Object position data
....................

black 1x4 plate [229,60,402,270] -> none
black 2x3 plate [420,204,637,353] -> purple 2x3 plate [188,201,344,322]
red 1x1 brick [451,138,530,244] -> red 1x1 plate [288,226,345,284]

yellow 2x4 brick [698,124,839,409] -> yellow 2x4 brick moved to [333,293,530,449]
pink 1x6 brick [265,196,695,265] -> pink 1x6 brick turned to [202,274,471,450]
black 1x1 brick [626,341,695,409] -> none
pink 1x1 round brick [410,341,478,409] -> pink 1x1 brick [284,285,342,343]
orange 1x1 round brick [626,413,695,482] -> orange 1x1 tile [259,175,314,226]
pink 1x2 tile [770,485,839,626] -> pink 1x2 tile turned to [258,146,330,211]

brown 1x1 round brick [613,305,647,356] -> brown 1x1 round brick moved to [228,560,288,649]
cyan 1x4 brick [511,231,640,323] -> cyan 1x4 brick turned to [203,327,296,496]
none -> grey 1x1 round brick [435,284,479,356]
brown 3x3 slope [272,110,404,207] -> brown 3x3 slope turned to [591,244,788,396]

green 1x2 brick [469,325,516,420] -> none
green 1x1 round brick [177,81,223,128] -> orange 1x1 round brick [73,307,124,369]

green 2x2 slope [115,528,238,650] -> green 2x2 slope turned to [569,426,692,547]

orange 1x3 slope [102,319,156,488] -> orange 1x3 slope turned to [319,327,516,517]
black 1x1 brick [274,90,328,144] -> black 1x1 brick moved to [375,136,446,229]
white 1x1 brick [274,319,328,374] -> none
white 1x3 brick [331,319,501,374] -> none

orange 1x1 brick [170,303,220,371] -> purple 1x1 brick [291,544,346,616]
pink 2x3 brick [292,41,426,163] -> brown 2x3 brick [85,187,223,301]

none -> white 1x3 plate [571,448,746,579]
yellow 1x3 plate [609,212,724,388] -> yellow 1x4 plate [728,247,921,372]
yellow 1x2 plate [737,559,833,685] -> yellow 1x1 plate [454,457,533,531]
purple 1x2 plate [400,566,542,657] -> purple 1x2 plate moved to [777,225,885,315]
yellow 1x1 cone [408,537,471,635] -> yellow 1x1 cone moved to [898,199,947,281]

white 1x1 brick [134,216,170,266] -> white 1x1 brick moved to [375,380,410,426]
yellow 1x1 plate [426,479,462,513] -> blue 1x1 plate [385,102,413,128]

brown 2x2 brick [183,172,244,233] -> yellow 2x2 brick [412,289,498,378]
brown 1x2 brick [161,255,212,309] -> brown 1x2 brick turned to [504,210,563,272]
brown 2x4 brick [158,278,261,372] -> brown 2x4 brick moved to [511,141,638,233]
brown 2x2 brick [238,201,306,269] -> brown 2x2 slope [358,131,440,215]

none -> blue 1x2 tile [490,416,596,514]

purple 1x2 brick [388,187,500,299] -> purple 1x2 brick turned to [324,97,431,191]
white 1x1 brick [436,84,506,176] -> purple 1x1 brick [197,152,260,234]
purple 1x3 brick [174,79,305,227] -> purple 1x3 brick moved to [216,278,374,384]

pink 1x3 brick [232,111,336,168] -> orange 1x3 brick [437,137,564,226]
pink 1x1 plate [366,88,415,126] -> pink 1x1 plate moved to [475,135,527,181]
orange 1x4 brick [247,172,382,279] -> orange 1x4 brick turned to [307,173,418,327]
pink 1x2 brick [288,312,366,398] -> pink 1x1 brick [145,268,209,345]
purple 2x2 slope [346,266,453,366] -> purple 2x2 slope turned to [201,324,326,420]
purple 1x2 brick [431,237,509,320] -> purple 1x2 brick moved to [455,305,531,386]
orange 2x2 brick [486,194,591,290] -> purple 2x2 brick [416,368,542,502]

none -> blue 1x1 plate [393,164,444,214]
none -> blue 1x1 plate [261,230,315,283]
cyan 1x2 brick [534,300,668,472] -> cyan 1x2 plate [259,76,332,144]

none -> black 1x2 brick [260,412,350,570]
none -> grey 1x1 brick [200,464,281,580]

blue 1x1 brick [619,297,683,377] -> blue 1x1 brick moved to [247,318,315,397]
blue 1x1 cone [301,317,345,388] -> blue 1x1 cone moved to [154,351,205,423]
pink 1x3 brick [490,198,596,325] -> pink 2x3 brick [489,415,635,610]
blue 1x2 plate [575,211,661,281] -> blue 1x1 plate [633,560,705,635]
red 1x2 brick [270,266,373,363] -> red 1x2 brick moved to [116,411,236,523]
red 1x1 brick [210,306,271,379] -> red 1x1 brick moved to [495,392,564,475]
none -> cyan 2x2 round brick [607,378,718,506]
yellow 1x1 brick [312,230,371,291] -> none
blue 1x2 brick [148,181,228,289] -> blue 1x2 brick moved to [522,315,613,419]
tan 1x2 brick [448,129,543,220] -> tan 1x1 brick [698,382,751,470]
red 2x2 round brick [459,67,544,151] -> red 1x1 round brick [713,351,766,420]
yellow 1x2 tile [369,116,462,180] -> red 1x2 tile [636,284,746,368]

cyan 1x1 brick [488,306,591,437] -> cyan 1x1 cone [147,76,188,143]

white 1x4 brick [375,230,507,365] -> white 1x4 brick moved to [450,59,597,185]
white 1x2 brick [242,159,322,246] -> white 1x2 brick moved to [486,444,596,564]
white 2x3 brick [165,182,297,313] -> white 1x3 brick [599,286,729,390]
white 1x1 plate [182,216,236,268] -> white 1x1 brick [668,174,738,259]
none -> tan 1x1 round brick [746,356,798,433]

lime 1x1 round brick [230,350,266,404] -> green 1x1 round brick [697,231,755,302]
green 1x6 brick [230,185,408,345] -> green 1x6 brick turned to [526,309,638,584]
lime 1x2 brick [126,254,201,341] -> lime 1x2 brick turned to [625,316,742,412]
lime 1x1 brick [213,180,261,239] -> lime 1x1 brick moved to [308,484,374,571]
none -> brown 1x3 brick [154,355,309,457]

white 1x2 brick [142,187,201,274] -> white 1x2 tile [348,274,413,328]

....................

WHAT THIS TASK INVOLVES
Return each line of the entries that holds the string "orange".

OUTPUT FOR THIS EXERCISE
orange 1x1 round brick [626,413,695,482] -> orange 1x1 tile [259,175,314,226]
green 1x1 round brick [177,81,223,128] -> orange 1x1 round brick [73,307,124,369]
orange 1x3 slope [102,319,156,488] -> orange 1x3 slope turned to [319,327,516,517]
orange 1x1 brick [170,303,220,371] -> purple 1x1 brick [291,544,346,616]
pink 1x3 brick [232,111,336,168] -> orange 1x3 brick [437,137,564,226]
orange 1x4 brick [247,172,382,279] -> orange 1x4 brick turned to [307,173,418,327]
orange 2x2 brick [486,194,591,290] -> purple 2x2 brick [416,368,542,502]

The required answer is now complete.